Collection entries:
—————
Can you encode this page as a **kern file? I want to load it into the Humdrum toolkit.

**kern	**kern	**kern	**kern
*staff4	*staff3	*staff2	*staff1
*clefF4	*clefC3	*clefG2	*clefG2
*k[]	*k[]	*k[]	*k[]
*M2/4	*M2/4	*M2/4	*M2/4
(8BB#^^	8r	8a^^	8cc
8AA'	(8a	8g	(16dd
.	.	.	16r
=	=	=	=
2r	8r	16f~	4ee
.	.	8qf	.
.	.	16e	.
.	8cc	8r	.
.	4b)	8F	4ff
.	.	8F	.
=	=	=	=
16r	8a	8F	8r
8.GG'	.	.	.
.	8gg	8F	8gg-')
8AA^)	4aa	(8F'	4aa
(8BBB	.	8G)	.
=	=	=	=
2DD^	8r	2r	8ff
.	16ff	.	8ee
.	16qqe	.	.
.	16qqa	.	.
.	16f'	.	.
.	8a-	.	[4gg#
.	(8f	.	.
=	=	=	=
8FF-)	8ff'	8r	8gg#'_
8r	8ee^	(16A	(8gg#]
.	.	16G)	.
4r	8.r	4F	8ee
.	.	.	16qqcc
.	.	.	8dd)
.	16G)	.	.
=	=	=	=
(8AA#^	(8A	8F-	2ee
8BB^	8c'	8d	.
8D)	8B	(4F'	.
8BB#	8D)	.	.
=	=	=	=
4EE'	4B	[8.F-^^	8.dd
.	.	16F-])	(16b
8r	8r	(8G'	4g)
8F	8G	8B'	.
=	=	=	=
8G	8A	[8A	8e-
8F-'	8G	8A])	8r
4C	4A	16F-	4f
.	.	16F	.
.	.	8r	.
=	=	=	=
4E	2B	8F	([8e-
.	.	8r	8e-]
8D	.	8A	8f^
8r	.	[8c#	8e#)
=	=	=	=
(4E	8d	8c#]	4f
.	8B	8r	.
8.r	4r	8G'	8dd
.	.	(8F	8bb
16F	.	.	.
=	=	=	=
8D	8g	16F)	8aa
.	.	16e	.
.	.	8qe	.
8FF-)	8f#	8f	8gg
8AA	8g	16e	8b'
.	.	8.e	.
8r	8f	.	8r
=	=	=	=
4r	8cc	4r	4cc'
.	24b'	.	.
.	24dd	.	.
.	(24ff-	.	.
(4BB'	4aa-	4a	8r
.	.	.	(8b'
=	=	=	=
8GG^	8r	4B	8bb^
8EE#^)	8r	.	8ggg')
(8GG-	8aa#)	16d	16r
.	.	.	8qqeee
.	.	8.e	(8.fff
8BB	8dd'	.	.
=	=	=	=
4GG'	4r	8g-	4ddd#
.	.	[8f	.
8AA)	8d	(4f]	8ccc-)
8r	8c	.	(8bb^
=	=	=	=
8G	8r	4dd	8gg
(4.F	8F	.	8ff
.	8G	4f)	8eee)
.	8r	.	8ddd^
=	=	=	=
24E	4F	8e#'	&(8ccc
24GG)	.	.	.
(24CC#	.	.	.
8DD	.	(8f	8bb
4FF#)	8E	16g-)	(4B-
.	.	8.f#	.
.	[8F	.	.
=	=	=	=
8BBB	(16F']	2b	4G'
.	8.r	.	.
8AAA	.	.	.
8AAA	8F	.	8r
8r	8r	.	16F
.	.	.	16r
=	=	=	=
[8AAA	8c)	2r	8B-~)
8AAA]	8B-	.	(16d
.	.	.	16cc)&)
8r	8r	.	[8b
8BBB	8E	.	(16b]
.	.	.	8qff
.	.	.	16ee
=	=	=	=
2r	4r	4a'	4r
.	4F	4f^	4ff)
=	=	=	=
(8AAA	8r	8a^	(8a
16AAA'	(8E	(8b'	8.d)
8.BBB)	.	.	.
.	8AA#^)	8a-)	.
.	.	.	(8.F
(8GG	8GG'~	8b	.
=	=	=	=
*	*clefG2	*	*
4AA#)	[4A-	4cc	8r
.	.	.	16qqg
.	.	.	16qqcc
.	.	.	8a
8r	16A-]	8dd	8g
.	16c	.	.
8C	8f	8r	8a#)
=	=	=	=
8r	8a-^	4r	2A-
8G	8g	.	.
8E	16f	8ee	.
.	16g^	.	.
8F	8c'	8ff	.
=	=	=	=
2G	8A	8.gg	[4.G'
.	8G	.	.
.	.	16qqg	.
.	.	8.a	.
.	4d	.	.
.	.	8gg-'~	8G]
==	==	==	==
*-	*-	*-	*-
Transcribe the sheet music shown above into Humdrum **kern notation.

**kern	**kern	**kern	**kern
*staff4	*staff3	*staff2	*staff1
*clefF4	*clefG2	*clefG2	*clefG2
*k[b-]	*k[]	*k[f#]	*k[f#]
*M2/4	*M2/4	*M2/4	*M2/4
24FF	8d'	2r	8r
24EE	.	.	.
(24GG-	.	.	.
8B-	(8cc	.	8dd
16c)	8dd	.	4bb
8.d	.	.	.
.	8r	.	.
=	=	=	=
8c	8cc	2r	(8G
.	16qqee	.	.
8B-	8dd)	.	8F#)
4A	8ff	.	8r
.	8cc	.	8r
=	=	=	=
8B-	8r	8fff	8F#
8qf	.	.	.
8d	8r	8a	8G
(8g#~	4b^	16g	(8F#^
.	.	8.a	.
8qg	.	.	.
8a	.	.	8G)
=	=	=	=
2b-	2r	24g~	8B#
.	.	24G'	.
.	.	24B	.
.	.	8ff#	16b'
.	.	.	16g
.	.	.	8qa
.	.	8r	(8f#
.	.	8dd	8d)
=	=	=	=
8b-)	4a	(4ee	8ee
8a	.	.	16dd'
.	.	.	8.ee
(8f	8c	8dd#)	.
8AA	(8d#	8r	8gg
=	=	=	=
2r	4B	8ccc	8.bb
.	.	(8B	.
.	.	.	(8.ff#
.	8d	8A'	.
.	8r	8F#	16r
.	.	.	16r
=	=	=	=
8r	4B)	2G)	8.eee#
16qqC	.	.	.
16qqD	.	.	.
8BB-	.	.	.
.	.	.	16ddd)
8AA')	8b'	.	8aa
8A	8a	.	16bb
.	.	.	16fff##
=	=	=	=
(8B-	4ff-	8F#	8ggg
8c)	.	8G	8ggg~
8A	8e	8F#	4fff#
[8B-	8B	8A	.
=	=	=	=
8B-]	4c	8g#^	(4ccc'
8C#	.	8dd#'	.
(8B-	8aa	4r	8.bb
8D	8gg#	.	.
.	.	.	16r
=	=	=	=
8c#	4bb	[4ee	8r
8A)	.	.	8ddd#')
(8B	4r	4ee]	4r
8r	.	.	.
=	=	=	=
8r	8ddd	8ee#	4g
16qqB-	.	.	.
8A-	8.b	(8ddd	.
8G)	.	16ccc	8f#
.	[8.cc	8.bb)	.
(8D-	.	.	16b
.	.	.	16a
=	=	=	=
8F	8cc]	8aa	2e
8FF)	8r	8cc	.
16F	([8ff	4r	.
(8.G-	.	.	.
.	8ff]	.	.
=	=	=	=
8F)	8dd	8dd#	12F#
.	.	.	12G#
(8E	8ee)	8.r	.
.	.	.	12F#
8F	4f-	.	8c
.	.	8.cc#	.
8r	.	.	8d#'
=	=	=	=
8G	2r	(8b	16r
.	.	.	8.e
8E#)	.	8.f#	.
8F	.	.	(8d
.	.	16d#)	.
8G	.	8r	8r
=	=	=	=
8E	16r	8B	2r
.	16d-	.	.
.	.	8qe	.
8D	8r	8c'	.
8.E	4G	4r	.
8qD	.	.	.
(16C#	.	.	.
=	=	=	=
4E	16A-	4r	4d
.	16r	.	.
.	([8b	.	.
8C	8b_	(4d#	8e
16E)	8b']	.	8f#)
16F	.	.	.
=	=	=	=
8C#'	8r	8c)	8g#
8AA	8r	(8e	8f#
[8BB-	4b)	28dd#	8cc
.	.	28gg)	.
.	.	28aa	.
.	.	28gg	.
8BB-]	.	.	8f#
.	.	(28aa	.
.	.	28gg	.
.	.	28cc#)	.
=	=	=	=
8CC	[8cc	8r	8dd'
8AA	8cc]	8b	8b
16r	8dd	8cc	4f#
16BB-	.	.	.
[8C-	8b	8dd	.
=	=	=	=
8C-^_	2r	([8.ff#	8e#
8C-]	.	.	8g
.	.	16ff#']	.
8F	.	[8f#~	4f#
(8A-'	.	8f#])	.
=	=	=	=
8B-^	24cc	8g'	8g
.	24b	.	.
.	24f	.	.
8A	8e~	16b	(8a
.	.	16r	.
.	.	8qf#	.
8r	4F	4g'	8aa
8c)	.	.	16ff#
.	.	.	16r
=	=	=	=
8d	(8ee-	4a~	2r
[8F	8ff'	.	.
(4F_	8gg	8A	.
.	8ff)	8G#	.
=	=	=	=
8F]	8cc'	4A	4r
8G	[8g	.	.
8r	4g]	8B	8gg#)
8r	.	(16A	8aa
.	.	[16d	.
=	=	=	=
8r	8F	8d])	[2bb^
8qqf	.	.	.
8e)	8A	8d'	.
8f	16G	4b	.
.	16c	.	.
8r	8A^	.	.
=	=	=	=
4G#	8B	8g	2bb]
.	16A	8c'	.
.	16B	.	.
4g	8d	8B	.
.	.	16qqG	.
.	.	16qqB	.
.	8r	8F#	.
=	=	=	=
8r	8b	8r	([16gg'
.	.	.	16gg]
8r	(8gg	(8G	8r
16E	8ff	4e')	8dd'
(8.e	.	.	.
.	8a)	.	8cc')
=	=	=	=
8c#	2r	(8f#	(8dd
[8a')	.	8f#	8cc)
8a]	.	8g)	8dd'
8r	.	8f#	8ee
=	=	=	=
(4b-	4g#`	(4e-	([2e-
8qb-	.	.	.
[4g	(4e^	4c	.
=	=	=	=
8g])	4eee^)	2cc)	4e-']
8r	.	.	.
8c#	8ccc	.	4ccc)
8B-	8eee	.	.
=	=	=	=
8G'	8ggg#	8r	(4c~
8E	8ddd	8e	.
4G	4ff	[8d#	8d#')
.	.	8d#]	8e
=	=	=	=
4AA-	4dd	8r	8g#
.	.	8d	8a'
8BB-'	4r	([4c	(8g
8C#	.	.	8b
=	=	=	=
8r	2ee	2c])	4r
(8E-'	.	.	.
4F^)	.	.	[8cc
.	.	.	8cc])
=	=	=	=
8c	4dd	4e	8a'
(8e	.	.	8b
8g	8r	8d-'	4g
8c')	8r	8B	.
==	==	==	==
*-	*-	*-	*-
—————
The problem: Return every line of the records above that contains the word "into", treating uppercase and lowercase letters as different.

Exercise result:
Can you encode this page as a **kern file? I want to load it into the Humdrum toolkit.
Transcribe the sheet music shown above into Humdrum **kern notation.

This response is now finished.